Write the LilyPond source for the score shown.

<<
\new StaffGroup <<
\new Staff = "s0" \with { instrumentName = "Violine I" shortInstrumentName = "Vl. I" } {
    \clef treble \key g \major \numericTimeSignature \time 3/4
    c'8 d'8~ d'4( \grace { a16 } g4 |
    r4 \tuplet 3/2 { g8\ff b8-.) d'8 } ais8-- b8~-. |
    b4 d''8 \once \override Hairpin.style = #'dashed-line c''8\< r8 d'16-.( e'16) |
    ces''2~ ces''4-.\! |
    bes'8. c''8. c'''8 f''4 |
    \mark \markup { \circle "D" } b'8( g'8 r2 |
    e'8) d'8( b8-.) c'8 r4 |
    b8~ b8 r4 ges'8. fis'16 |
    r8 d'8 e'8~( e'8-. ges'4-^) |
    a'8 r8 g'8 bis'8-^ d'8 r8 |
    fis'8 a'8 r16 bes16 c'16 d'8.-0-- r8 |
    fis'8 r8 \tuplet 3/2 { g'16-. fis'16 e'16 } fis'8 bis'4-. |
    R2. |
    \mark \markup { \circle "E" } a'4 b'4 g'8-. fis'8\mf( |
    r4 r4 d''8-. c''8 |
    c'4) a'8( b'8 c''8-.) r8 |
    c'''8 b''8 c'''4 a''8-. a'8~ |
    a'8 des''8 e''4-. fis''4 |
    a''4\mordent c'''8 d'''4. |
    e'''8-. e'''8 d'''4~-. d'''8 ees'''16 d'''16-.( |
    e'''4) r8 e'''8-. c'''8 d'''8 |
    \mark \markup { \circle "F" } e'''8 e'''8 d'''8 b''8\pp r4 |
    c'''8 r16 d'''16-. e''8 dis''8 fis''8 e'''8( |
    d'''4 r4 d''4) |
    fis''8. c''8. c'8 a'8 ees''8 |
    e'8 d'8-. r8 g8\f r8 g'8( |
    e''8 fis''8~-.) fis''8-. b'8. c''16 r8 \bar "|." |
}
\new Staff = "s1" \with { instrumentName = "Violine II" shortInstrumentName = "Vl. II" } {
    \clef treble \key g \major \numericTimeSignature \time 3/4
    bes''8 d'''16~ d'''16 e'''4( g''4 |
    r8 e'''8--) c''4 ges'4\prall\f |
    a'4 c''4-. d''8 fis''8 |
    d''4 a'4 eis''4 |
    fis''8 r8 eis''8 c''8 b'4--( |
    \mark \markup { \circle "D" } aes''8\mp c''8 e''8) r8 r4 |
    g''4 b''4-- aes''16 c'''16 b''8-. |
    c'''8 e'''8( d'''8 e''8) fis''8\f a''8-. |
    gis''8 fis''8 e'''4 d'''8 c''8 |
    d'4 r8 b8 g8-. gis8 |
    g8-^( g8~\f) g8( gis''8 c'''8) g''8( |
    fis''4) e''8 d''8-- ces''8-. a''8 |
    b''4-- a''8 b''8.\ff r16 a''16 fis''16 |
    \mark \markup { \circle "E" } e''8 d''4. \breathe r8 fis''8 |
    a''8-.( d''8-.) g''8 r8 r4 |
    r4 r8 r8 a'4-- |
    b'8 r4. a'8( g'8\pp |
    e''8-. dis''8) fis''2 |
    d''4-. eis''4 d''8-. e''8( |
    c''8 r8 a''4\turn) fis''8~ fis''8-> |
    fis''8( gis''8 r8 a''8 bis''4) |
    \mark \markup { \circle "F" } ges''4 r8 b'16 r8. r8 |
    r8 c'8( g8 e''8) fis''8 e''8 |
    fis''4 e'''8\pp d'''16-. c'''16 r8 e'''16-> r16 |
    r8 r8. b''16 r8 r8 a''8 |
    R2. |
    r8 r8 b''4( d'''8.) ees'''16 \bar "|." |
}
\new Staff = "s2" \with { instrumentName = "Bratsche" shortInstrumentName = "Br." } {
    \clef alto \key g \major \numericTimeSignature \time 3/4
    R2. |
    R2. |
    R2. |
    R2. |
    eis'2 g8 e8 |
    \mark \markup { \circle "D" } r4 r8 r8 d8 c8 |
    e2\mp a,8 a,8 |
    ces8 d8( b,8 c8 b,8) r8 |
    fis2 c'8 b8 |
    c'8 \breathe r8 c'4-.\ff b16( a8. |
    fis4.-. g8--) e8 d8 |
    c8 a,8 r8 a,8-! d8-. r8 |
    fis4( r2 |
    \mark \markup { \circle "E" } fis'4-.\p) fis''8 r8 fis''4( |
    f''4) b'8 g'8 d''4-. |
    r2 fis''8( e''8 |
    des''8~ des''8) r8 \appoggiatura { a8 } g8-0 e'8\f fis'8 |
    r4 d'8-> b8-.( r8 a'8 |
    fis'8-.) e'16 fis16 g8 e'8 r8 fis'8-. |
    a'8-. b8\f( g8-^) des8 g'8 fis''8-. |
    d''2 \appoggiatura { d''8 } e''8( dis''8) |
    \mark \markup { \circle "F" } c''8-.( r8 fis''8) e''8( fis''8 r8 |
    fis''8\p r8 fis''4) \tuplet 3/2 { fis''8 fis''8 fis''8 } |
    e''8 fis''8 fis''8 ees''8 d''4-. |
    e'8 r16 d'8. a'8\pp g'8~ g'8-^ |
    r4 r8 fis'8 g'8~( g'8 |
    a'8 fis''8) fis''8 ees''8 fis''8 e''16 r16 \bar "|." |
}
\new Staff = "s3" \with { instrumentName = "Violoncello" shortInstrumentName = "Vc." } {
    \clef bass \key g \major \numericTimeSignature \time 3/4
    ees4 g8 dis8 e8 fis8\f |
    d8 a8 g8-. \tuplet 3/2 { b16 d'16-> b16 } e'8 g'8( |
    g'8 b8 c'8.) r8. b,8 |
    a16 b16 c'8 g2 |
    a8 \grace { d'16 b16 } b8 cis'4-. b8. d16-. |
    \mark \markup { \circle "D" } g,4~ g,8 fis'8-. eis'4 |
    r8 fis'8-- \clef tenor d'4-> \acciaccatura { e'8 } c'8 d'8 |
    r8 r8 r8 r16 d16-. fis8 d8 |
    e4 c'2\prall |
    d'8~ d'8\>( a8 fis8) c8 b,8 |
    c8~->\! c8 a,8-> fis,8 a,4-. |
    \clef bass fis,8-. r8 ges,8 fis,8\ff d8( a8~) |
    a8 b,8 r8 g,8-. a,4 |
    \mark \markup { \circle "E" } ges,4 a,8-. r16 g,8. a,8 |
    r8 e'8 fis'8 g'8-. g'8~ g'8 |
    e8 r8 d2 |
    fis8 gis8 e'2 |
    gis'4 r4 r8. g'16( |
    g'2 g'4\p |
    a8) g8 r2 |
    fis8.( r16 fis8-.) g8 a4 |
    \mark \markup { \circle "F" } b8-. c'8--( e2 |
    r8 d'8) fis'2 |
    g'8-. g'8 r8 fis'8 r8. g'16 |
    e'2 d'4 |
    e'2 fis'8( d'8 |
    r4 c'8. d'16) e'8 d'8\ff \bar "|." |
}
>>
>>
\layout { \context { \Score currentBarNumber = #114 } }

• _Written task_: Pick out and copy each line of the material above that contains the string "with". Letter case matters.

• _The response_:
\new Staff = "s0" \with { instrumentName = "Violine I" shortInstrumentName = "Vl. I" } {
\new Staff = "s1" \with { instrumentName = "Violine II" shortInstrumentName = "Vl. II" } {
\new Staff = "s2" \with { instrumentName = "Bratsche" shortInstrumentName = "Br." } {
\new Staff = "s3" \with { instrumentName = "Violoncello" shortInstrumentName = "Vc." } {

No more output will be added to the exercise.